◆ What you have to do:
Write the entries below out again exactly; any picture in them stays out.

..........

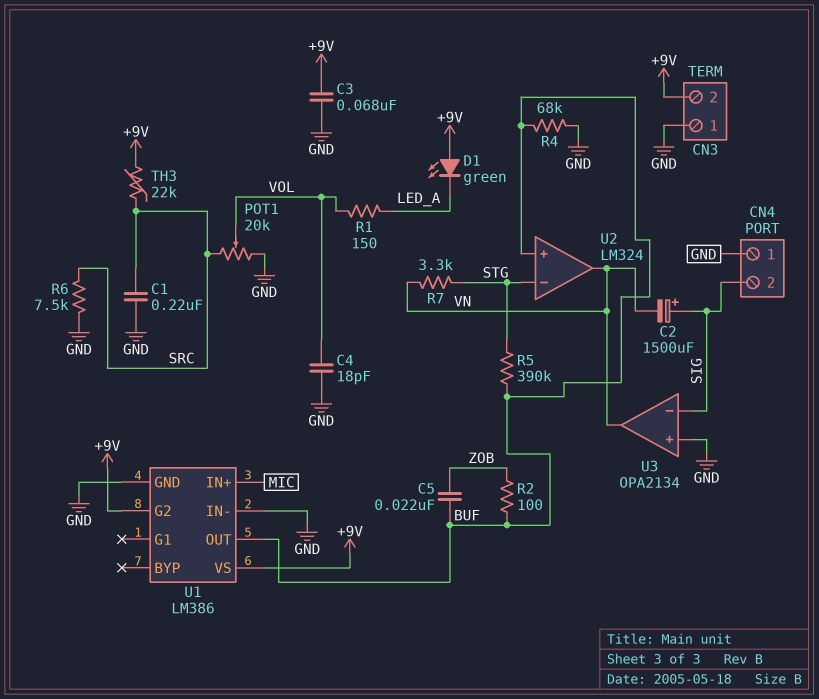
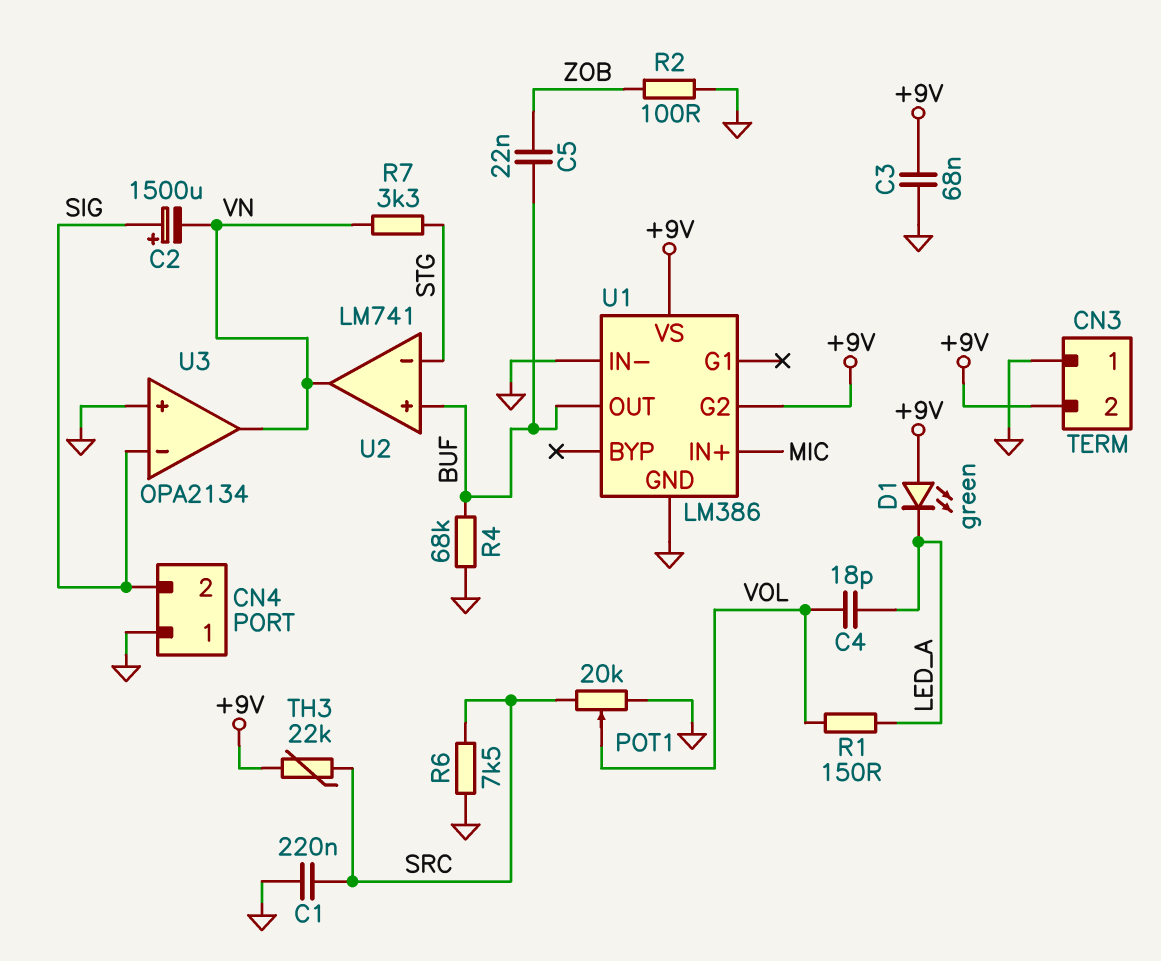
C4: 18pF (GND, VOL) -> 18pF (LED_A, VOL)
R2: 100 (BUF, ZOB) -> 100 (GND, ZOB)
R5: 390k (BUF, STG) -> none
U2: LM324 -> LM741

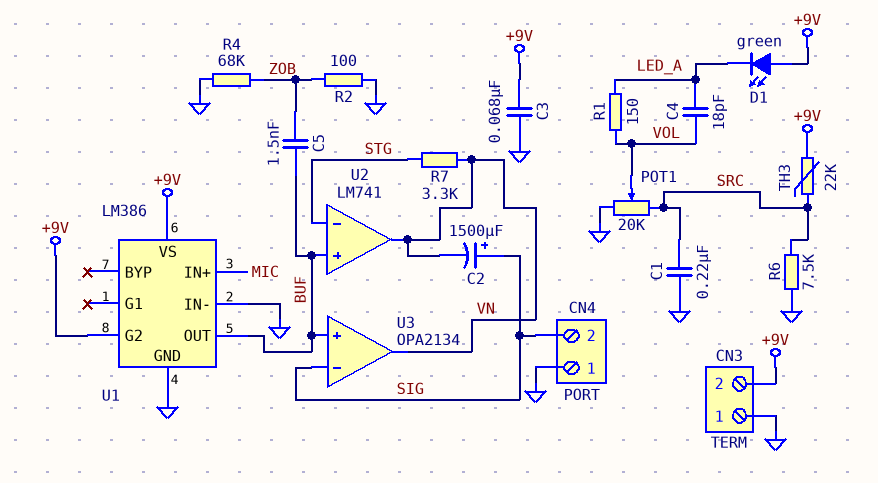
C5: 22nF (BUF, ZOB) -> 1.5nF (BUF, ZOB)
R4: 68k (BUF, GND) -> 68k (GND, ZOB)
U3 pin in+: GND -> BUF

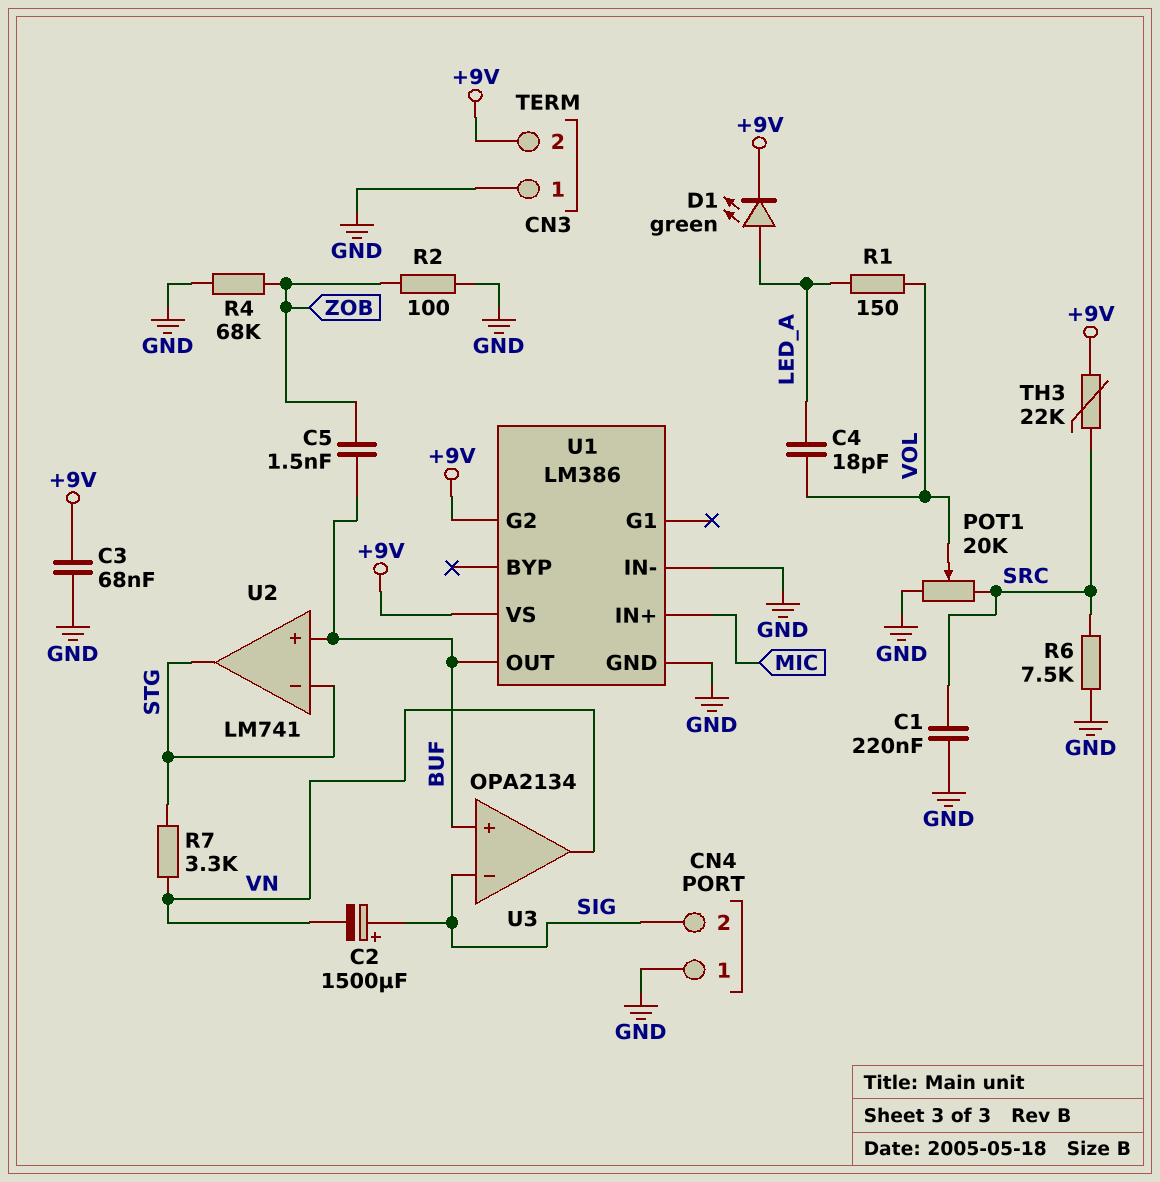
D1: LED green (A +9V, K LED_A) -> LED green (A LED_A, K +9V)
U2 pin out: VN -> STG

..........

◆ Task answer:
C4: 18pF (GND, VOL) -> 18pF (LED_A, VOL)
R2: 100 (BUF, ZOB) -> 100 (GND, ZOB)
R5: 390k (BUF, STG) -> none
U2: LM324 -> LM741

C5: 22nF (BUF, ZOB) -> 1.5nF (BUF, ZOB)
R4: 68k (BUF, GND) -> 68k (GND, ZOB)
U3 pin in+: GND -> BUF

D1: LED green (A +9V, K LED_A) -> LED green (A LED_A, K +9V)
U2 pin out: VN -> STG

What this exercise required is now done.